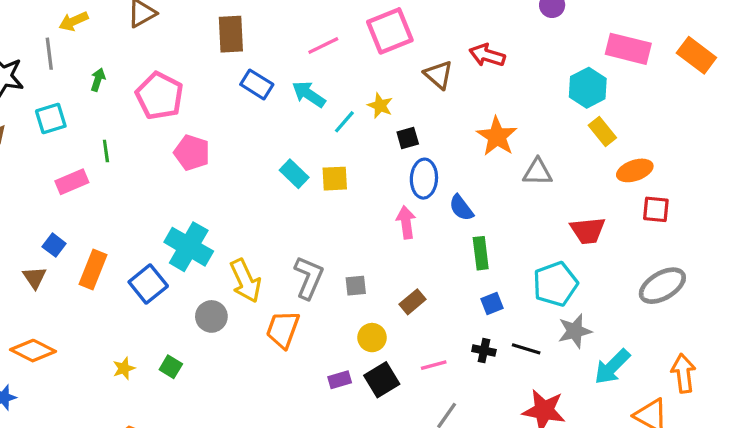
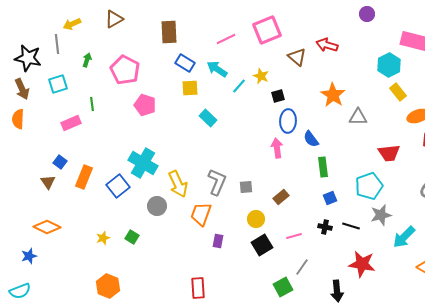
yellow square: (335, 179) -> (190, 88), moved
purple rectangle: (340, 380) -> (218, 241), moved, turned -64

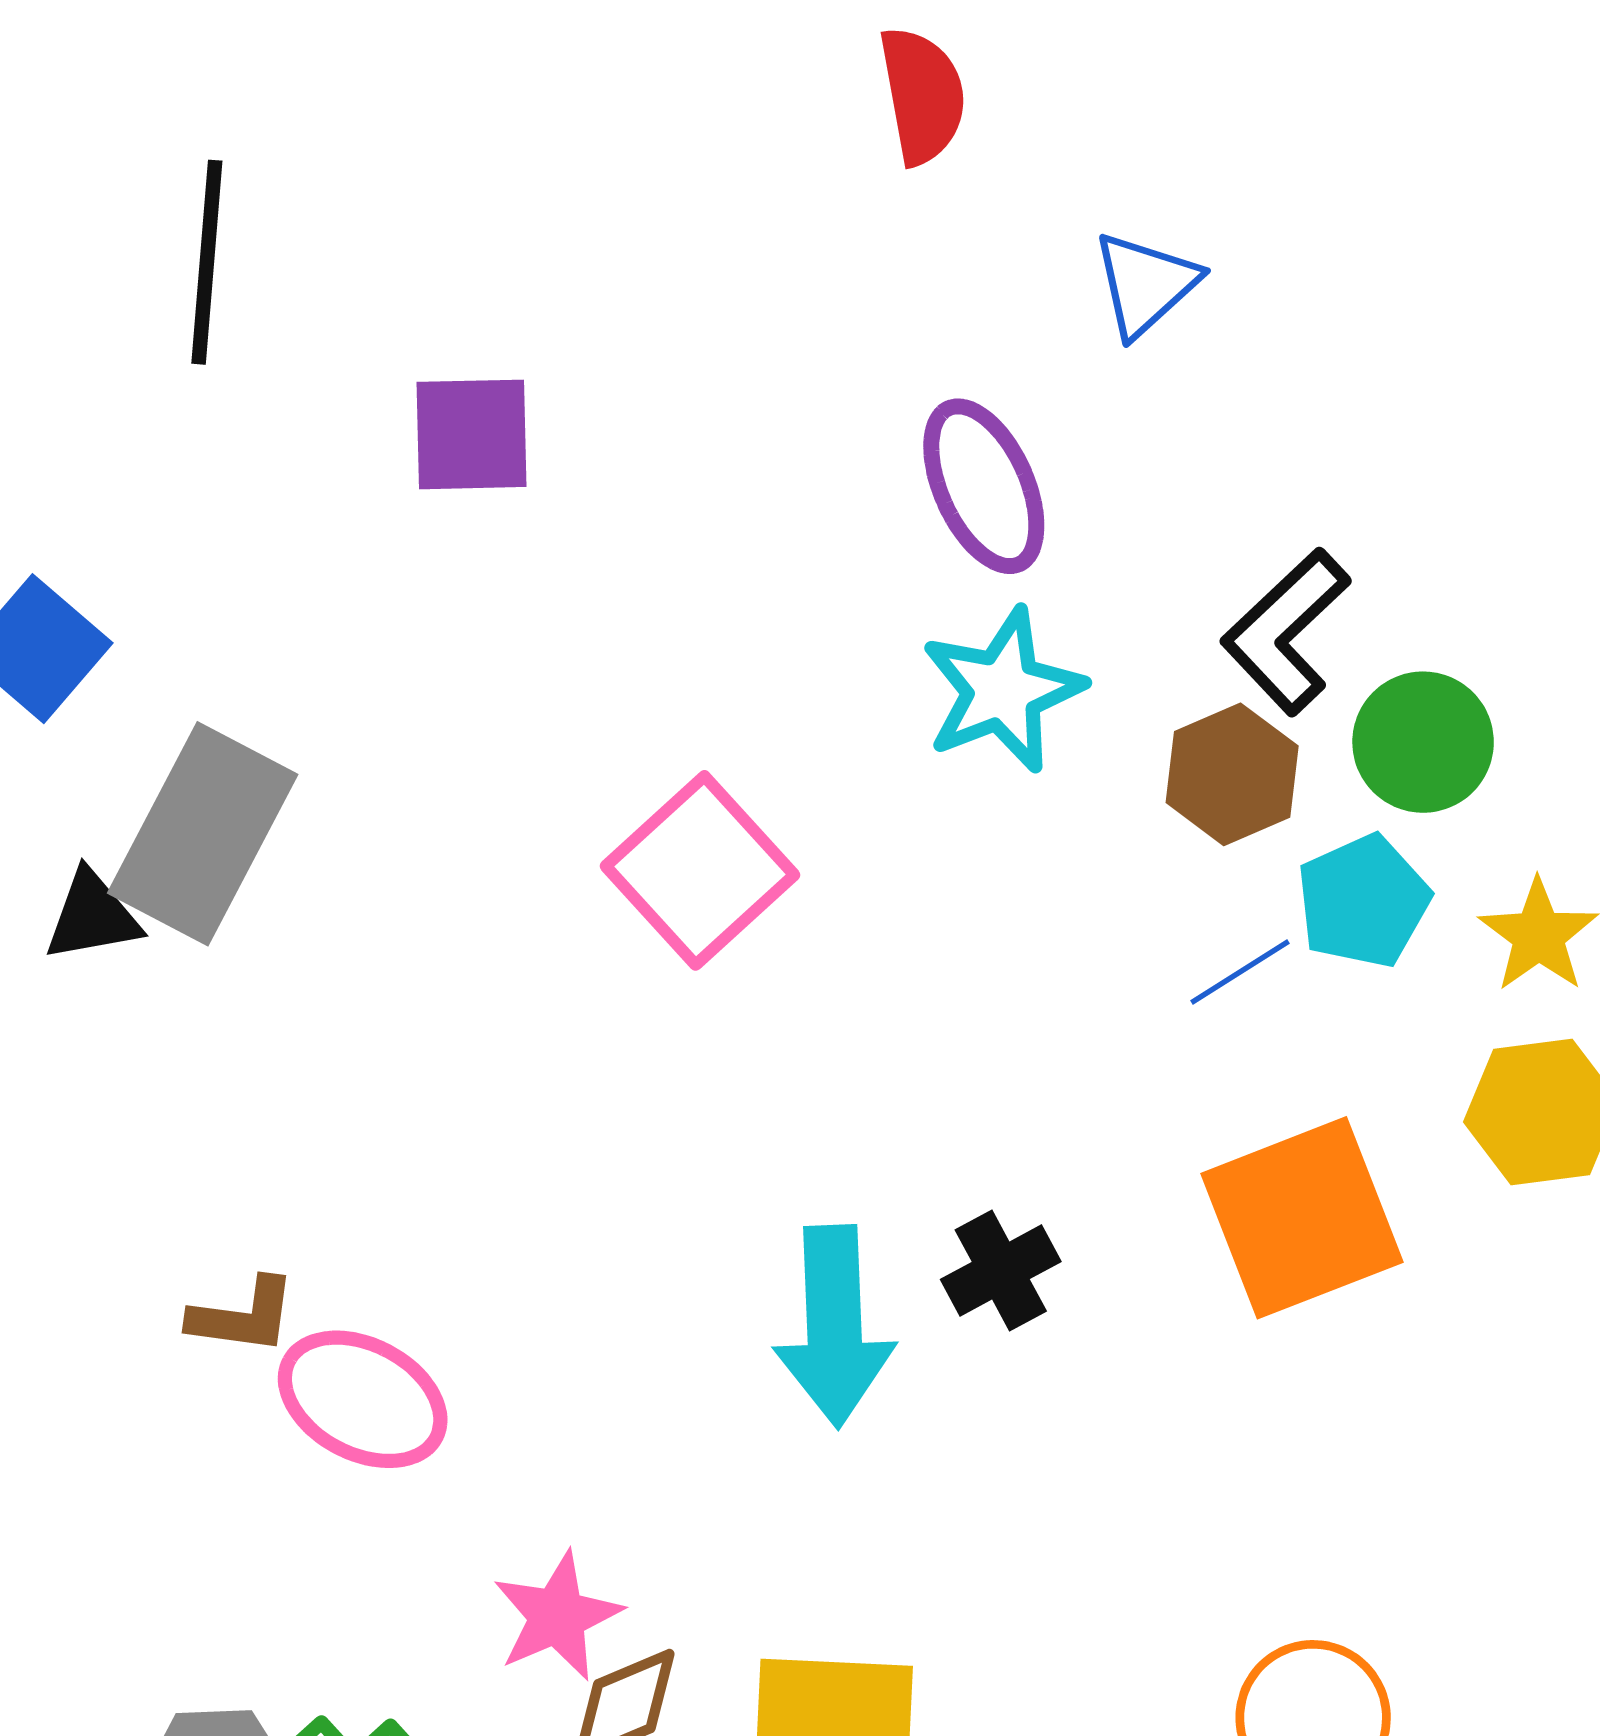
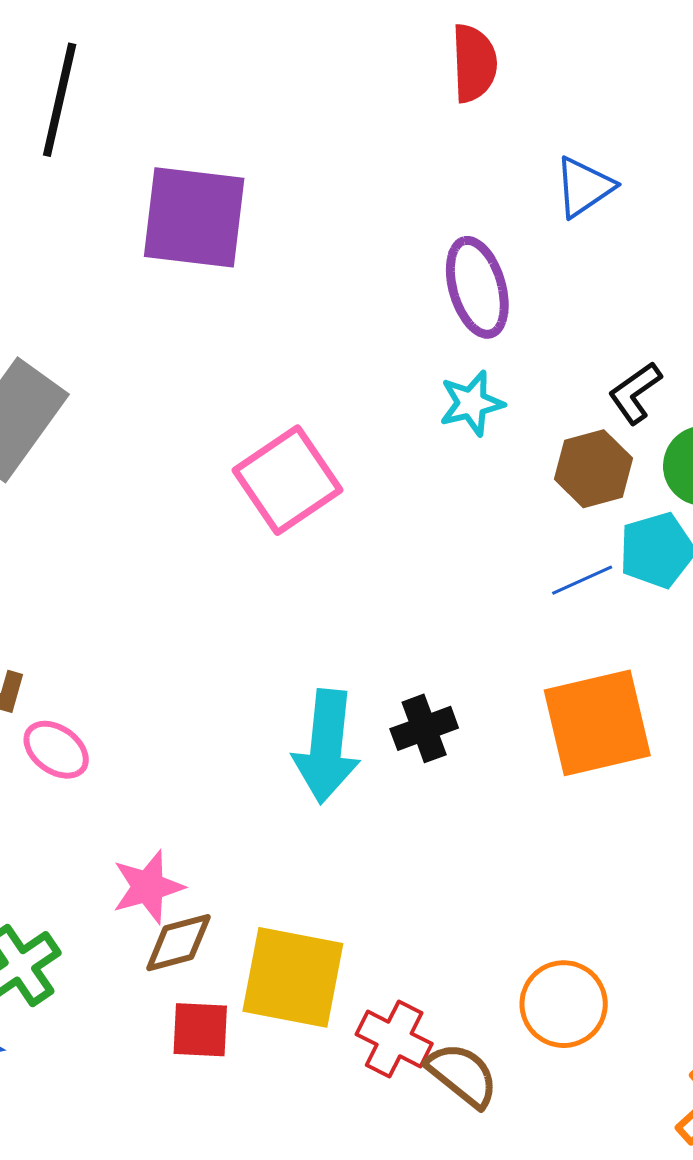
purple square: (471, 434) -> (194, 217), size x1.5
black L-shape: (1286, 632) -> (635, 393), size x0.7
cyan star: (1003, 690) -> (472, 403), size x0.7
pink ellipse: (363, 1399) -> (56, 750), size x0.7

....

## Work order
The pictures are not wanted, but every line of the listing should be duplicated exactly.

## Written reply
yellow square: (335, 179) -> (190, 88), moved
purple rectangle: (340, 380) -> (218, 241), moved, turned -64

purple square: (471, 434) -> (194, 217), size x1.5
black L-shape: (1286, 632) -> (635, 393), size x0.7
cyan star: (1003, 690) -> (472, 403), size x0.7
pink ellipse: (363, 1399) -> (56, 750), size x0.7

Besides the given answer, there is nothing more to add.